### [Exercise goal]
A line counts if it contains the word "pear" at least once. State how many such lines the records contain, giving the number alone.
Start of Information shown
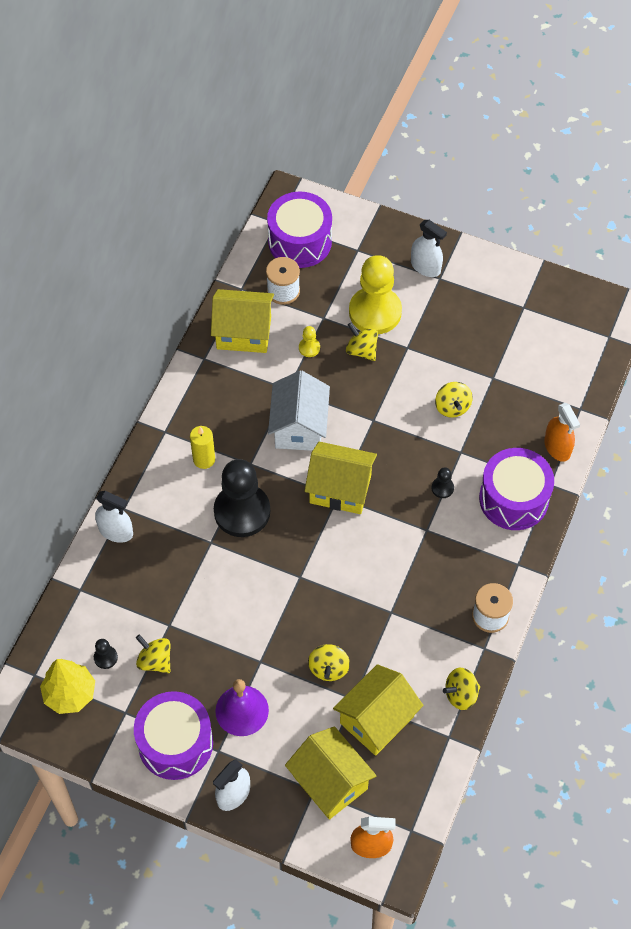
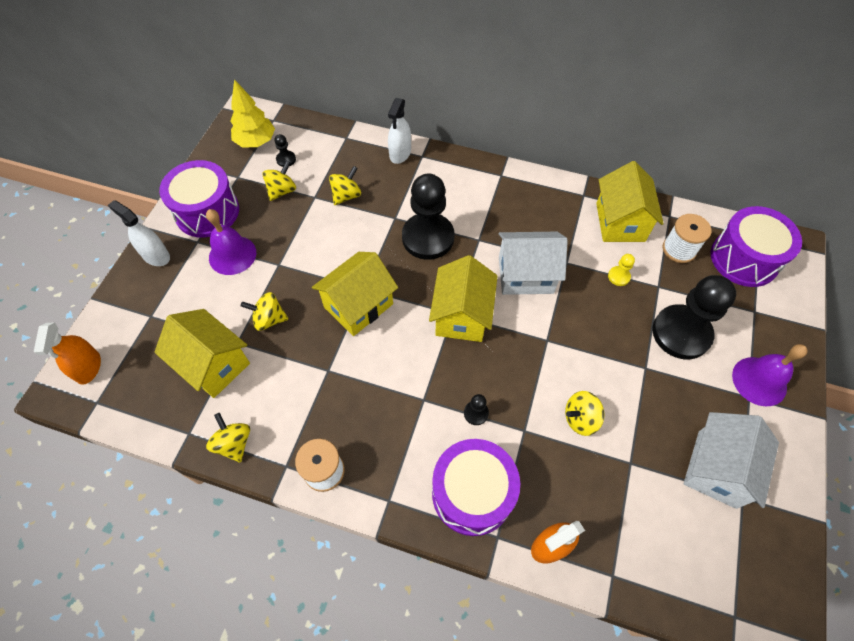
camera: 85 degrees right, 0 degrees up
(204, 459) = (477, 205): yellow candle -> none
(330, 782) = (156, 329): yellow house -> yellow house (358, 305)
(361, 350) = (629, 323): yellow spinning top -> yellow spinning top (346, 195)
(375, 312) = (681, 333): yellow pawn -> black pawn
(425, 267) = (759, 381): white spray bottle -> purple bell
(500, 318) = (716, 469): none -> white house

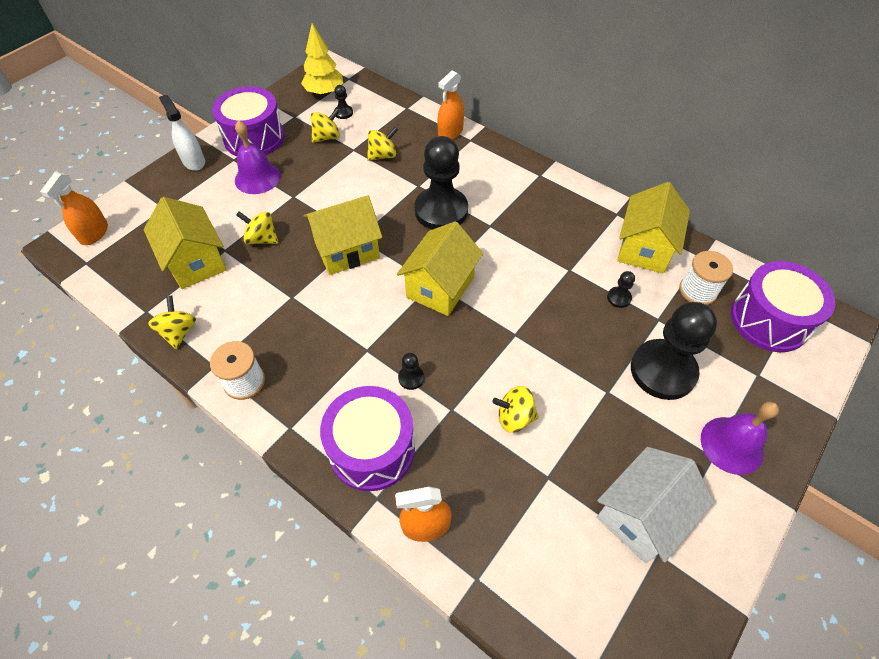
camera: 20 degrees right, 5 degrees down
(400, 153) = (450, 132): white spray bottle -> orange spray bottle
(525, 275) = (521, 269): white house -> none
(618, 276) = (619, 298): yellow pawn -> black pawn

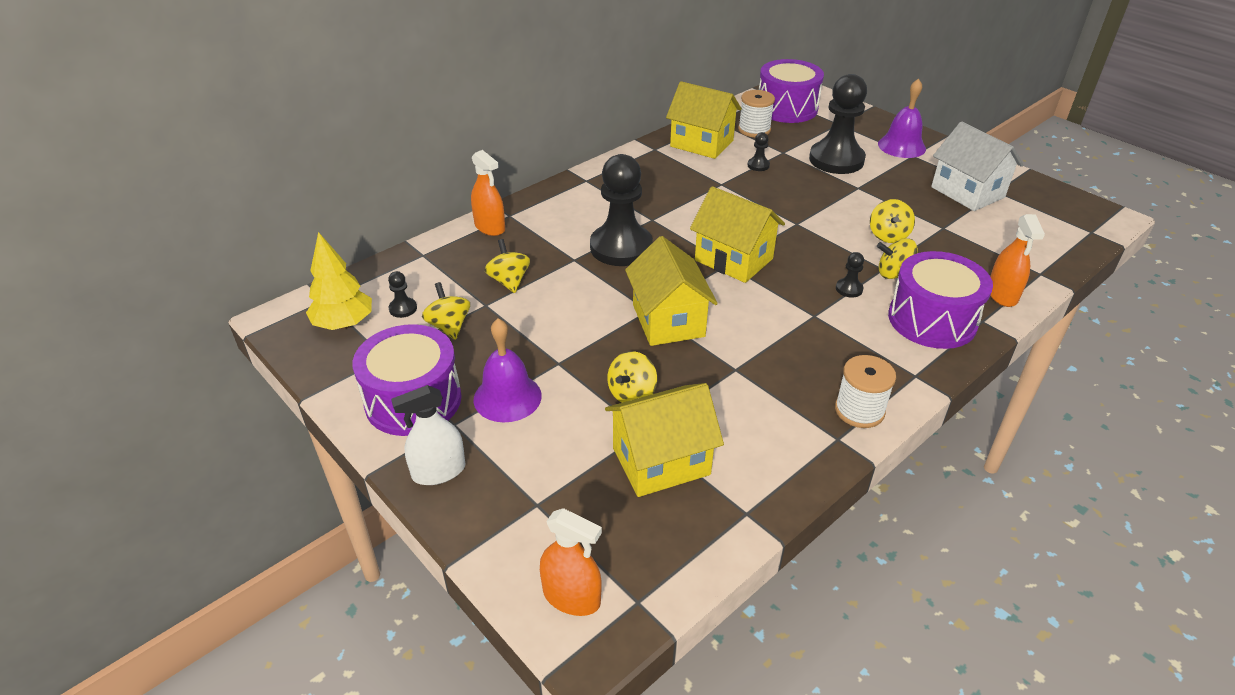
camera: 80 degrees left, 15 degrees down
(179, 332) = (784, 474): yellow spinning top -> yellow spinning top (894, 274)

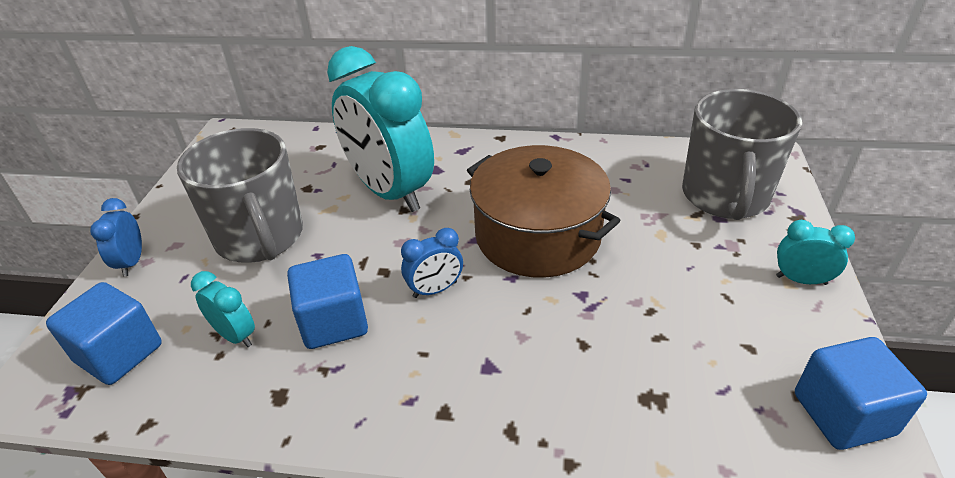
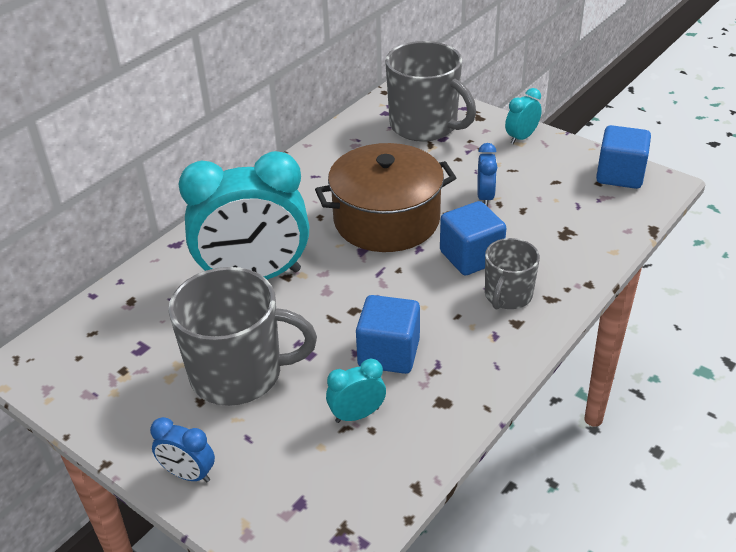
camera: 60 degrees left, 0 degrees up
(119, 353) = (317, 497): blue cube -> blue cube (471, 257)
(435, 289) = (399, 289): blue clock -> blue clock (485, 197)
(487, 385) = (508, 295): none -> grey mug

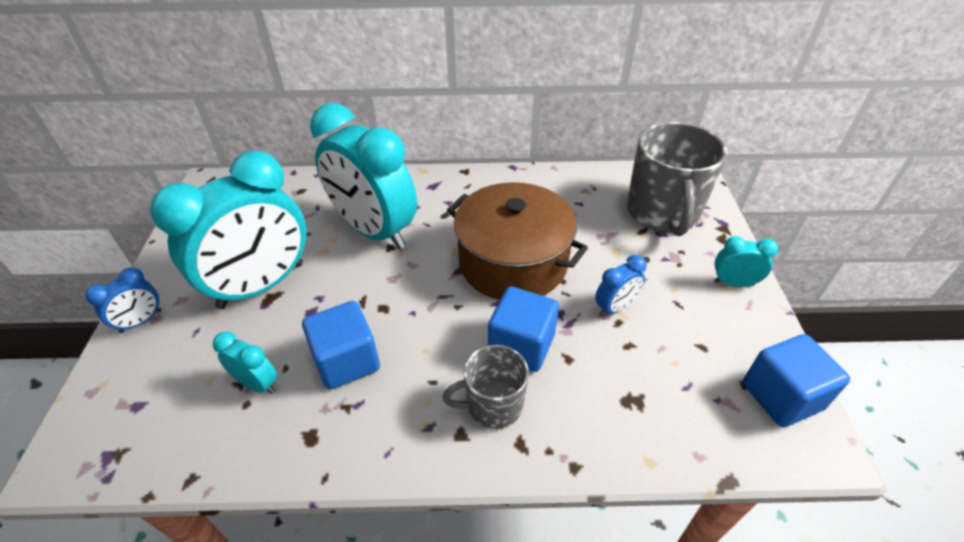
camera: 50 degrees right, 5 degrees up
(188, 474) = (141, 321): blue clock -> blue clock turned 120 degrees counterclockwise
(239, 374) = (262, 285): grey mug -> turquoise clock

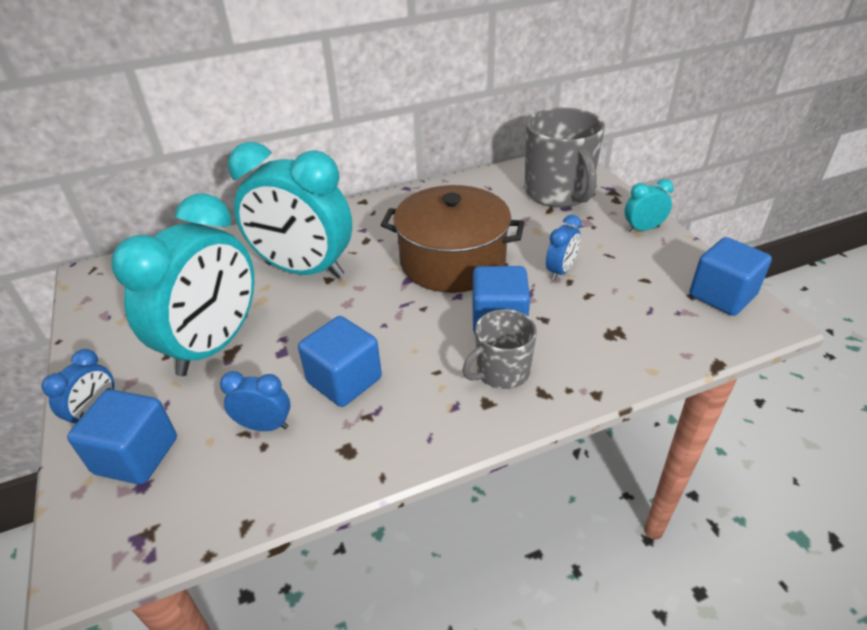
camera: 20 degrees left, 5 degrees down
(148, 374) = (136, 455): none -> blue cube
(257, 384) = (265, 426): turquoise clock -> blue clock

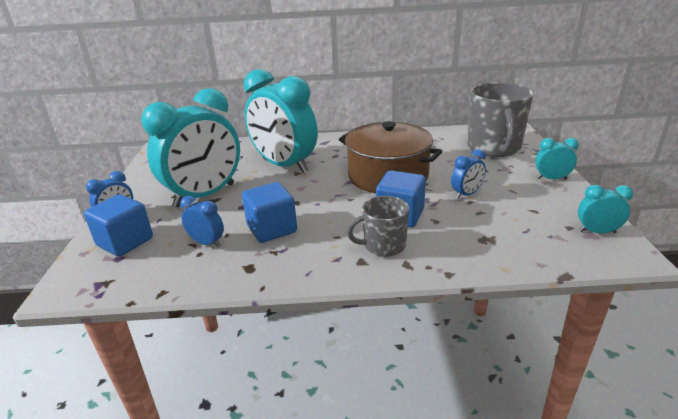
camera: 20 degrees right, 10 degrees down
(722, 296) = (597, 232): blue cube -> turquoise clock

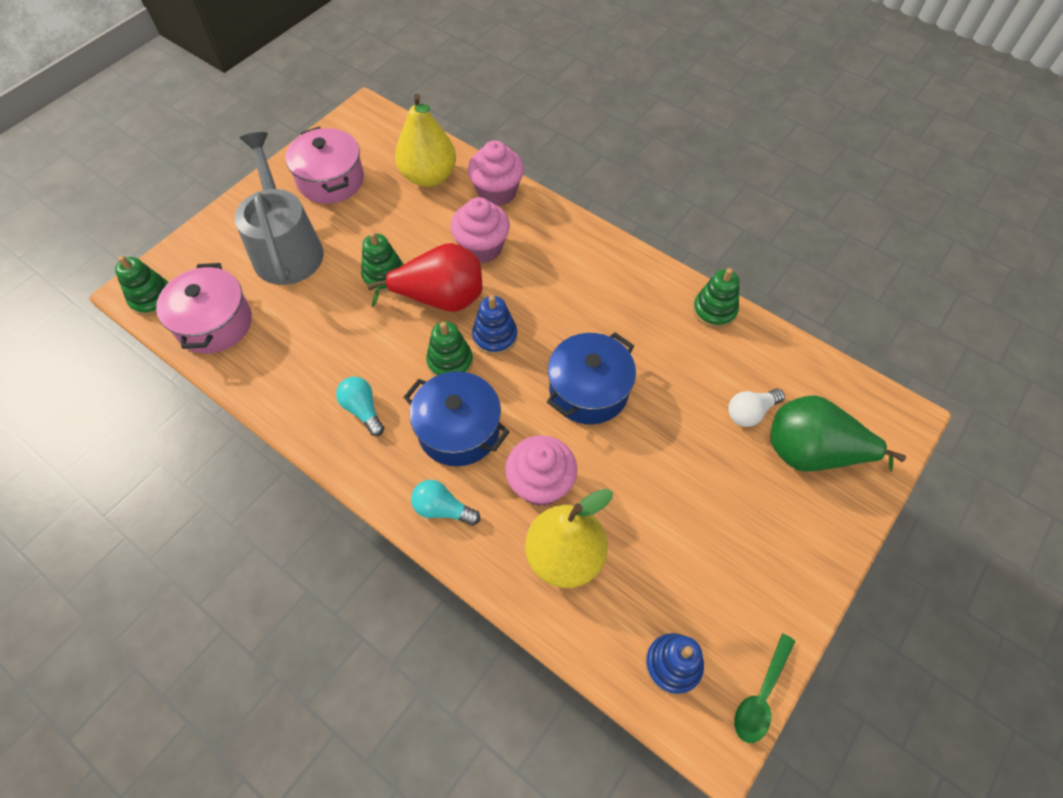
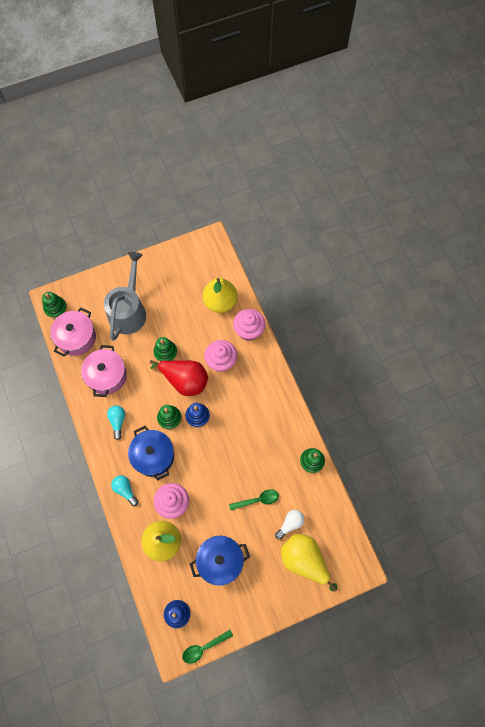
camera: 30 degrees right, 10 degrees up
(331, 180) = (170, 279): pink pot -> pink pot (107, 376)
(588, 390) = (223, 469): blue pot -> blue pot (220, 561)
(675, 405) = (257, 500): none -> green spoon
(750, 412) = (290, 524): white light bulb -> white light bulb turned 135 degrees clockwise
(812, 453) = (304, 560): green pear -> yellow pear

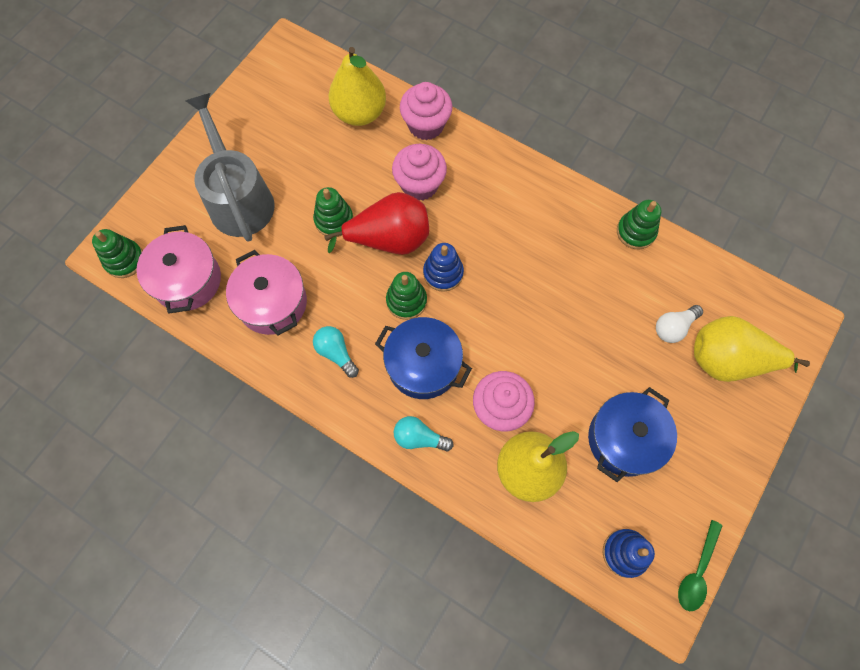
camera: 35 degrees left, 0 degrees up
(257, 500) = (608, 326): green spoon -> none
(290, 524) = (673, 327): white light bulb -> white light bulb turned 135 degrees counterclockwise

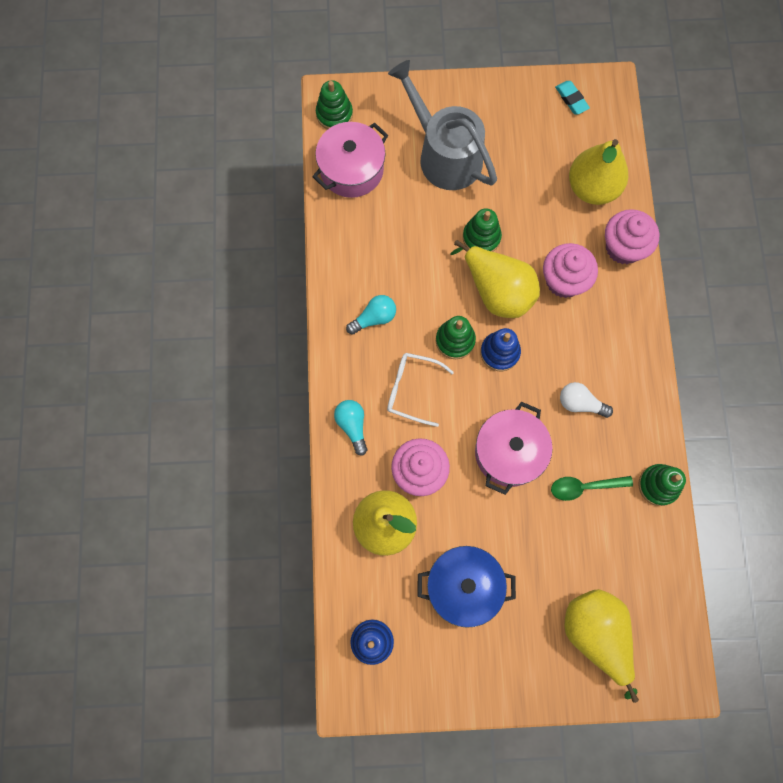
camera: 55 degrees right, 5 degrees up
(239, 199) = (444, 154): grey watering can -> grey watering can turned 75 degrees counterclockwise
(272, 303) = (379, 243): pink pot -> pink pot (509, 452)
(274, 77) = (571, 99): none -> turquoise eraser
(336, 353) = (374, 318): turquoise light bulb -> turquoise light bulb turned 45 degrees clockwise
(389, 239) = (497, 291): red pear -> yellow pear
(423, 365) = (412, 389): blue pot -> white glasses
(673, 327) = (592, 570): white light bulb -> white light bulb (580, 403)
(697, 571) = (396, 708): green spoon -> green spoon (584, 487)

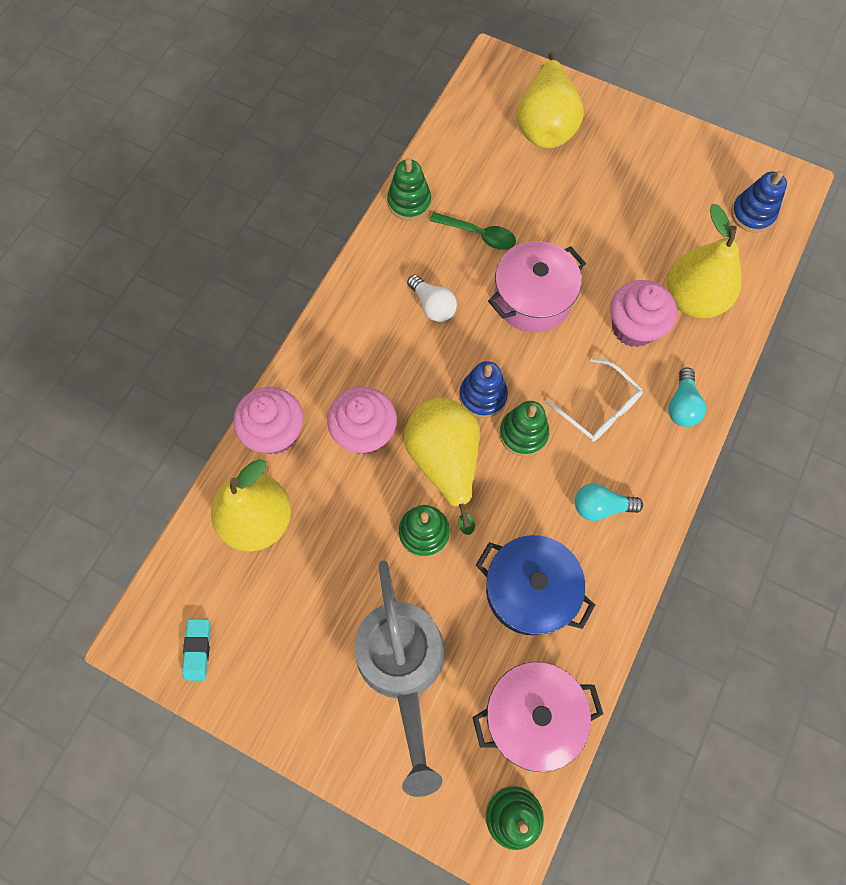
camera: 150 degrees left, 5 degrees down
(463, 586) = (643, 214): blue pot -> blue pot (529, 590)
End of Information shown
### [Task solution]
2